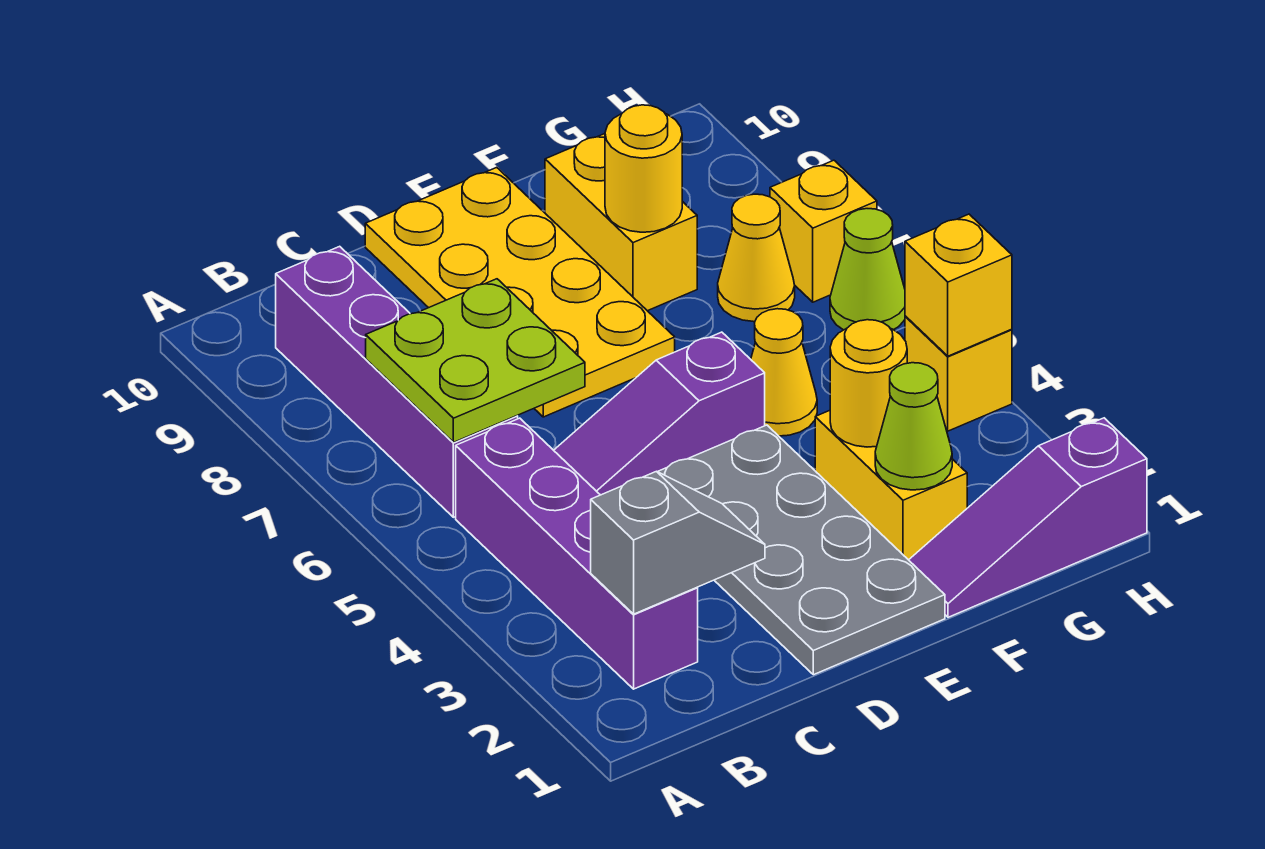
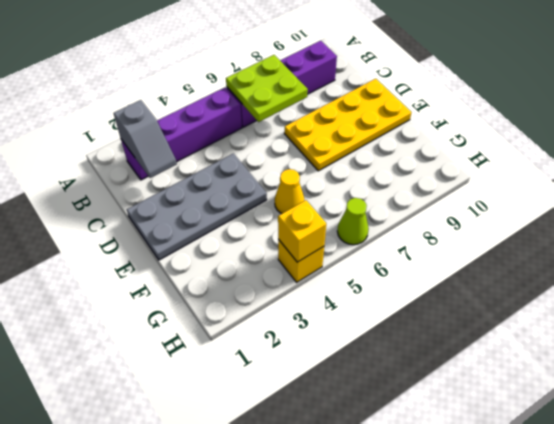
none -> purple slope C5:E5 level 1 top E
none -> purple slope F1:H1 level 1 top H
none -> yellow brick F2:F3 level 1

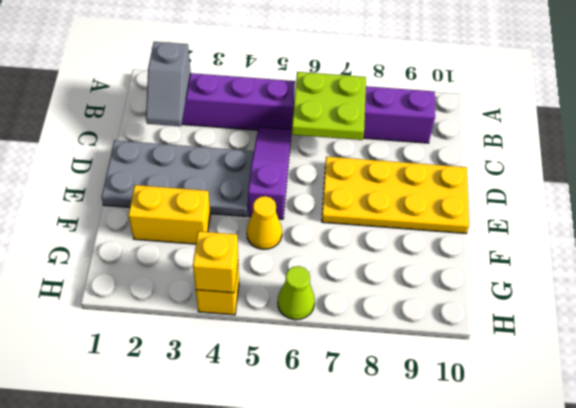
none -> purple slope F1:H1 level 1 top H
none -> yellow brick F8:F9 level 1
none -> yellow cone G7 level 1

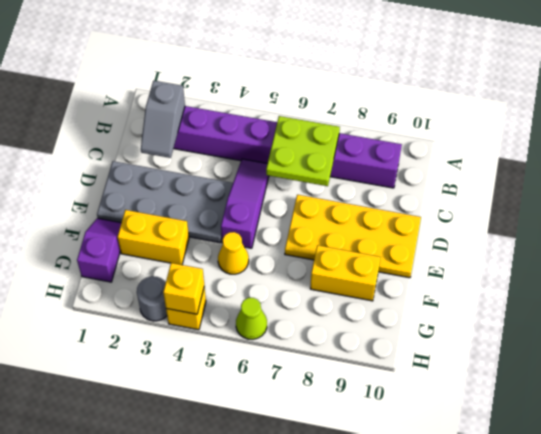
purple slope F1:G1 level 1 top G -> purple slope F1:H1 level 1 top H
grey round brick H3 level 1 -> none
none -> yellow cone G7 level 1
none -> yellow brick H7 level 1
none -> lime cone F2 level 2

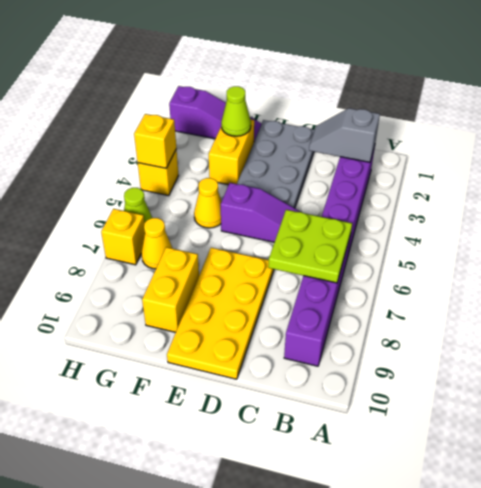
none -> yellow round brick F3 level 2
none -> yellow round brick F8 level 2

-----

Requirement :: For every line of the records above that holds the word "round", count one, and state the total only.

Response area :: 3